* DESCRIPTION OF THE TASK *
Copy out the entries below precisely; nothing is to be omitted.

* DATA FOR PROCESSING *
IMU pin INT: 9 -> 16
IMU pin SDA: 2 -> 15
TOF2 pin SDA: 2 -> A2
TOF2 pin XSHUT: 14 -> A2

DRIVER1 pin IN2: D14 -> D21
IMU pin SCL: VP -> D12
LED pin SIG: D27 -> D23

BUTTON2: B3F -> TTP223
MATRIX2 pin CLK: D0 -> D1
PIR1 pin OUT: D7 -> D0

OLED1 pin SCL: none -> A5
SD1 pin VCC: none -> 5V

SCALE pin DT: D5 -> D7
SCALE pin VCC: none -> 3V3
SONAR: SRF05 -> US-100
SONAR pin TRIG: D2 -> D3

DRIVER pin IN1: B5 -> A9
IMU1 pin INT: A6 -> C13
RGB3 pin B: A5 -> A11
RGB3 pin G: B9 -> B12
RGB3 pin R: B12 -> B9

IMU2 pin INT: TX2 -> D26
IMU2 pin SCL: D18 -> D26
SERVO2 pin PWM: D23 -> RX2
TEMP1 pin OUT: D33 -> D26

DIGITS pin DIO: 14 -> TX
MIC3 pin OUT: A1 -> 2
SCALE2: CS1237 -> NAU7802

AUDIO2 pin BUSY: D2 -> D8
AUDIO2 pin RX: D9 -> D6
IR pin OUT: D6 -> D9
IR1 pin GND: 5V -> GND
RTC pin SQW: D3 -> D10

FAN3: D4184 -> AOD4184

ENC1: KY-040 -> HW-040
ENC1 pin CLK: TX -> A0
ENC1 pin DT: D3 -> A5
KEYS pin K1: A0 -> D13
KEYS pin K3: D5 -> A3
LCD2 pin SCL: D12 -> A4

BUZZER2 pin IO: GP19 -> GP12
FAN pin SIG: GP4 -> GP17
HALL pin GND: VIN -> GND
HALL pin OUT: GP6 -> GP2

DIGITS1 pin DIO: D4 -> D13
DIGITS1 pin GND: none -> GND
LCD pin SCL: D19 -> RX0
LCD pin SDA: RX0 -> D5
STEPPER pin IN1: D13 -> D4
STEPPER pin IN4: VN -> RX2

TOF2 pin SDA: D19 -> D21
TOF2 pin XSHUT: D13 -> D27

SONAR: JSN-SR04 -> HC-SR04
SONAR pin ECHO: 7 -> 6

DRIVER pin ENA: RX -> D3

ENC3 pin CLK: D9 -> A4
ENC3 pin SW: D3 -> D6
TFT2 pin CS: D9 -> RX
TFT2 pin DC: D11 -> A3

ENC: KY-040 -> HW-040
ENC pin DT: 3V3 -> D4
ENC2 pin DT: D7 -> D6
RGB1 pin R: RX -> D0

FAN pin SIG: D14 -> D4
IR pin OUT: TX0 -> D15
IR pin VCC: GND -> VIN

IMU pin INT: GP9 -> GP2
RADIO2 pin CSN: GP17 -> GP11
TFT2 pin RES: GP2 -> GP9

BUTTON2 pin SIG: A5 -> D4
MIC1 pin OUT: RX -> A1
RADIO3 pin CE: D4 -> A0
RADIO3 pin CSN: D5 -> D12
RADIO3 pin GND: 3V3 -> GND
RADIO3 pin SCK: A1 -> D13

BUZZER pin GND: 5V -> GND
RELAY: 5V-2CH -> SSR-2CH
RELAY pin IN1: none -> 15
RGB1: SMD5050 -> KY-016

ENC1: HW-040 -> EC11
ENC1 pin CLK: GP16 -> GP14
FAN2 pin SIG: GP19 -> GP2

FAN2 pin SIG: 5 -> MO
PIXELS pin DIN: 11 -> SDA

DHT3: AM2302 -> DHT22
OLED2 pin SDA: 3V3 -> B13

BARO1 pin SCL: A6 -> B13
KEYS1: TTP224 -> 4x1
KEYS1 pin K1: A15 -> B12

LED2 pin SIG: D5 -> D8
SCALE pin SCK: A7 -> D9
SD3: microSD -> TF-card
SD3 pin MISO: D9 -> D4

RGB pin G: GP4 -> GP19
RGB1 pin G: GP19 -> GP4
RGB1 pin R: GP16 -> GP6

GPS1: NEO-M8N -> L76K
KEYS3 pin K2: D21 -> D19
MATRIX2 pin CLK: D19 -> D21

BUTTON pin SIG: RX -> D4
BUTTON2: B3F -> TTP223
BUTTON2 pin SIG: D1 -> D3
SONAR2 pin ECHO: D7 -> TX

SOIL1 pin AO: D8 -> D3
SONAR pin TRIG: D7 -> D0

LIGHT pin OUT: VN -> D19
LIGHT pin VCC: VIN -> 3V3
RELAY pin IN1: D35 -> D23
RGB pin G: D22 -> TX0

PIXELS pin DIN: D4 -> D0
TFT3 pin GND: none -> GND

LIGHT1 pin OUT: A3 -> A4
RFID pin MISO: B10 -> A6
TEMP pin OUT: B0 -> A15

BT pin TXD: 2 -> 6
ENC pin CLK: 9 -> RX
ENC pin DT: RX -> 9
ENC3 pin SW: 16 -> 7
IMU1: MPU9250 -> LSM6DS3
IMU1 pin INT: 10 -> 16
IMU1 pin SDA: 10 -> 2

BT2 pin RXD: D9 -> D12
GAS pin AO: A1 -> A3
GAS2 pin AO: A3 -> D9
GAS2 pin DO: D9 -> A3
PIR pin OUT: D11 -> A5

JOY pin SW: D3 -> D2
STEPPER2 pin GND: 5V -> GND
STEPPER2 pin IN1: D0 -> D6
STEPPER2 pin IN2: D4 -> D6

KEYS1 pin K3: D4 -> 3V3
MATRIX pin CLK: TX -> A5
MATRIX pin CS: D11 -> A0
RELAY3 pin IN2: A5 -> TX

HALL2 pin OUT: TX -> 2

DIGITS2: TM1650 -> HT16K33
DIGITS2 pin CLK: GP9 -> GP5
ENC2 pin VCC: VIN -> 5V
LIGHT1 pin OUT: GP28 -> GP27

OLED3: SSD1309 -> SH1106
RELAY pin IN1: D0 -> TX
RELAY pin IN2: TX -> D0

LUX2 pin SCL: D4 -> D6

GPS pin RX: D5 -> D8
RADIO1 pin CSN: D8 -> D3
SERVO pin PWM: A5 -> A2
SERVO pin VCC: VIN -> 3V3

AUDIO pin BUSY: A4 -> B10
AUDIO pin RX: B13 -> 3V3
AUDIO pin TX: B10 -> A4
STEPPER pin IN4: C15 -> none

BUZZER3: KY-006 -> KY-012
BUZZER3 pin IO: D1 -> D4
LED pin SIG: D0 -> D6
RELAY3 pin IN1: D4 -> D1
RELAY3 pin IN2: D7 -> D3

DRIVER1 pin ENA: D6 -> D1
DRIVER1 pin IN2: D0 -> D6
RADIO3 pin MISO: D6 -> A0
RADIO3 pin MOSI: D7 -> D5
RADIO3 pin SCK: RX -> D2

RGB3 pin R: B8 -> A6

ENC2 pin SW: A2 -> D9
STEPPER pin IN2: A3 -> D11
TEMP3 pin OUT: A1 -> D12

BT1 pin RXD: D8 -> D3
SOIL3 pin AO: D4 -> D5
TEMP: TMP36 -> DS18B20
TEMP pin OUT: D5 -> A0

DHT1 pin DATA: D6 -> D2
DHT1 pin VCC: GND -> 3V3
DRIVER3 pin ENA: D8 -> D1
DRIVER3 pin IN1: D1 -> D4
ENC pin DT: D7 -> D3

* ANSWER AREA *
IMU pin INT: 9 -> 16
IMU pin SDA: 2 -> 15
TOF2 pin SDA: 2 -> A2
TOF2 pin XSHUT: 14 -> A2

DRIVER1 pin IN2: D14 -> D21
IMU pin SCL: VP -> D12
LED pin SIG: D27 -> D23

BUTTON2: B3F -> TTP223
MATRIX2 pin CLK: D0 -> D1
PIR1 pin OUT: D7 -> D0

OLED1 pin SCL: none -> A5
SD1 pin VCC: none -> 5V

SCALE pin DT: D5 -> D7
SCALE pin VCC: none -> 3V3
SONAR: SRF05 -> US-100
SONAR pin TRIG: D2 -> D3

DRIVER pin IN1: B5 -> A9
IMU1 pin INT: A6 -> C13
RGB3 pin B: A5 -> A11
RGB3 pin G: B9 -> B12
RGB3 pin R: B12 -> B9

IMU2 pin INT: TX2 -> D26
IMU2 pin SCL: D18 -> D26
SERVO2 pin PWM: D23 -> RX2
TEMP1 pin OUT: D33 -> D26

DIGITS pin DIO: 14 -> TX
MIC3 pin OUT: A1 -> 2
SCALE2: CS1237 -> NAU7802

AUDIO2 pin BUSY: D2 -> D8
AUDIO2 pin RX: D9 -> D6
IR pin OUT: D6 -> D9
IR1 pin GND: 5V -> GND
RTC pin SQW: D3 -> D10

FAN3: D4184 -> AOD4184

ENC1: KY-040 -> HW-040
ENC1 pin CLK: TX -> A0
ENC1 pin DT: D3 -> A5
KEYS pin K1: A0 -> D13
KEYS pin K3: D5 -> A3
LCD2 pin SCL: D12 -> A4

BUZZER2 pin IO: GP19 -> GP12
FAN pin SIG: GP4 -> GP17
HALL pin GND: VIN -> GND
HALL pin OUT: GP6 -> GP2

DIGITS1 pin DIO: D4 -> D13
DIGITS1 pin GND: none -> GND
LCD pin SCL: D19 -> RX0
LCD pin SDA: RX0 -> D5
STEPPER pin IN1: D13 -> D4
STEPPER pin IN4: VN -> RX2

TOF2 pin SDA: D19 -> D21
TOF2 pin XSHUT: D13 -> D27

SONAR: JSN-SR04 -> HC-SR04
SONAR pin ECHO: 7 -> 6

DRIVER pin ENA: RX -> D3

ENC3 pin CLK: D9 -> A4
ENC3 pin SW: D3 -> D6
TFT2 pin CS: D9 -> RX
TFT2 pin DC: D11 -> A3

ENC: KY-040 -> HW-040
ENC pin DT: 3V3 -> D4
ENC2 pin DT: D7 -> D6
RGB1 pin R: RX -> D0

FAN pin SIG: D14 -> D4
IR pin OUT: TX0 -> D15
IR pin VCC: GND -> VIN

IMU pin INT: GP9 -> GP2
RADIO2 pin CSN: GP17 -> GP11
TFT2 pin RES: GP2 -> GP9

BUTTON2 pin SIG: A5 -> D4
MIC1 pin OUT: RX -> A1
RADIO3 pin CE: D4 -> A0
RADIO3 pin CSN: D5 -> D12
RADIO3 pin GND: 3V3 -> GND
RADIO3 pin SCK: A1 -> D13

BUZZER pin GND: 5V -> GND
RELAY: 5V-2CH -> SSR-2CH
RELAY pin IN1: none -> 15
RGB1: SMD5050 -> KY-016

ENC1: HW-040 -> EC11
ENC1 pin CLK: GP16 -> GP14
FAN2 pin SIG: GP19 -> GP2

FAN2 pin SIG: 5 -> MO
PIXELS pin DIN: 11 -> SDA

DHT3: AM2302 -> DHT22
OLED2 pin SDA: 3V3 -> B13

BARO1 pin SCL: A6 -> B13
KEYS1: TTP224 -> 4x1
KEYS1 pin K1: A15 -> B12

LED2 pin SIG: D5 -> D8
SCALE pin SCK: A7 -> D9
SD3: microSD -> TF-card
SD3 pin MISO: D9 -> D4

RGB pin G: GP4 -> GP19
RGB1 pin G: GP19 -> GP4
RGB1 pin R: GP16 -> GP6

GPS1: NEO-M8N -> L76K
KEYS3 pin K2: D21 -> D19
MATRIX2 pin CLK: D19 -> D21

BUTTON pin SIG: RX -> D4
BUTTON2: B3F -> TTP223
BUTTON2 pin SIG: D1 -> D3
SONAR2 pin ECHO: D7 -> TX

SOIL1 pin AO: D8 -> D3
SONAR pin TRIG: D7 -> D0

LIGHT pin OUT: VN -> D19
LIGHT pin VCC: VIN -> 3V3
RELAY pin IN1: D35 -> D23
RGB pin G: D22 -> TX0

PIXELS pin DIN: D4 -> D0
TFT3 pin GND: none -> GND

LIGHT1 pin OUT: A3 -> A4
RFID pin MISO: B10 -> A6
TEMP pin OUT: B0 -> A15

BT pin TXD: 2 -> 6
ENC pin CLK: 9 -> RX
ENC pin DT: RX -> 9
ENC3 pin SW: 16 -> 7
IMU1: MPU9250 -> LSM6DS3
IMU1 pin INT: 10 -> 16
IMU1 pin SDA: 10 -> 2

BT2 pin RXD: D9 -> D12
GAS pin AO: A1 -> A3
GAS2 pin AO: A3 -> D9
GAS2 pin DO: D9 -> A3
PIR pin OUT: D11 -> A5

JOY pin SW: D3 -> D2
STEPPER2 pin GND: 5V -> GND
STEPPER2 pin IN1: D0 -> D6
STEPPER2 pin IN2: D4 -> D6

KEYS1 pin K3: D4 -> 3V3
MATRIX pin CLK: TX -> A5
MATRIX pin CS: D11 -> A0
RELAY3 pin IN2: A5 -> TX

HALL2 pin OUT: TX -> 2

DIGITS2: TM1650 -> HT16K33
DIGITS2 pin CLK: GP9 -> GP5
ENC2 pin VCC: VIN -> 5V
LIGHT1 pin OUT: GP28 -> GP27

OLED3: SSD1309 -> SH1106
RELAY pin IN1: D0 -> TX
RELAY pin IN2: TX -> D0

LUX2 pin SCL: D4 -> D6

GPS pin RX: D5 -> D8
RADIO1 pin CSN: D8 -> D3
SERVO pin PWM: A5 -> A2
SERVO pin VCC: VIN -> 3V3

AUDIO pin BUSY: A4 -> B10
AUDIO pin RX: B13 -> 3V3
AUDIO pin TX: B10 -> A4
STEPPER pin IN4: C15 -> none

BUZZER3: KY-006 -> KY-012
BUZZER3 pin IO: D1 -> D4
LED pin SIG: D0 -> D6
RELAY3 pin IN1: D4 -> D1
RELAY3 pin IN2: D7 -> D3

DRIVER1 pin ENA: D6 -> D1
DRIVER1 pin IN2: D0 -> D6
RADIO3 pin MISO: D6 -> A0
RADIO3 pin MOSI: D7 -> D5
RADIO3 pin SCK: RX -> D2

RGB3 pin R: B8 -> A6

ENC2 pin SW: A2 -> D9
STEPPER pin IN2: A3 -> D11
TEMP3 pin OUT: A1 -> D12

BT1 pin RXD: D8 -> D3
SOIL3 pin AO: D4 -> D5
TEMP: TMP36 -> DS18B20
TEMP pin OUT: D5 -> A0

DHT1 pin DATA: D6 -> D2
DHT1 pin VCC: GND -> 3V3
DRIVER3 pin ENA: D8 -> D1
DRIVER3 pin IN1: D1 -> D4
ENC pin DT: D7 -> D3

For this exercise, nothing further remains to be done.